TASK BRIEF:
Images stay out. Everything else in the records is repeated exactly.

RECORDS SHOWN:

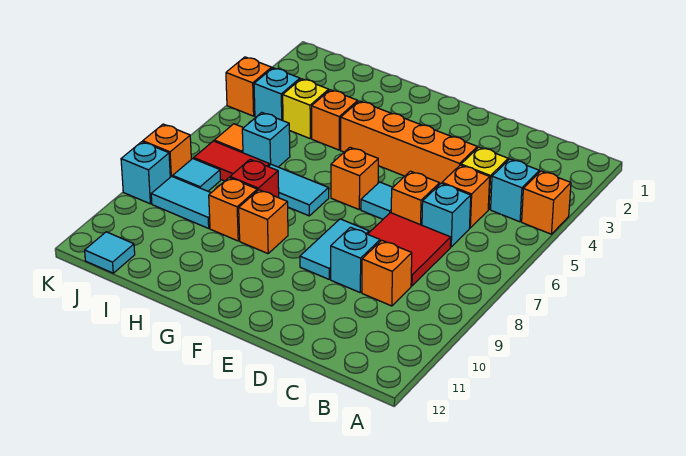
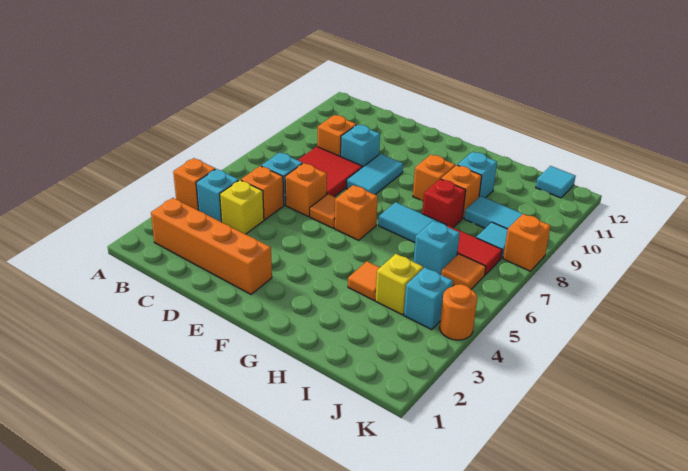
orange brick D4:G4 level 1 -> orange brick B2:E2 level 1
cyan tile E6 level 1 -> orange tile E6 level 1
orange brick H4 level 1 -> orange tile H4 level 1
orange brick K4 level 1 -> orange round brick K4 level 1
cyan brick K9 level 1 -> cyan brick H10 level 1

ANSWER SPACE:
orange brick D4:G4 level 1 -> orange brick B2:E2 level 1
cyan tile E6 level 1 -> orange tile E6 level 1
orange brick H4 level 1 -> orange tile H4 level 1
orange brick K4 level 1 -> orange round brick K4 level 1
cyan brick K9 level 1 -> cyan brick H10 level 1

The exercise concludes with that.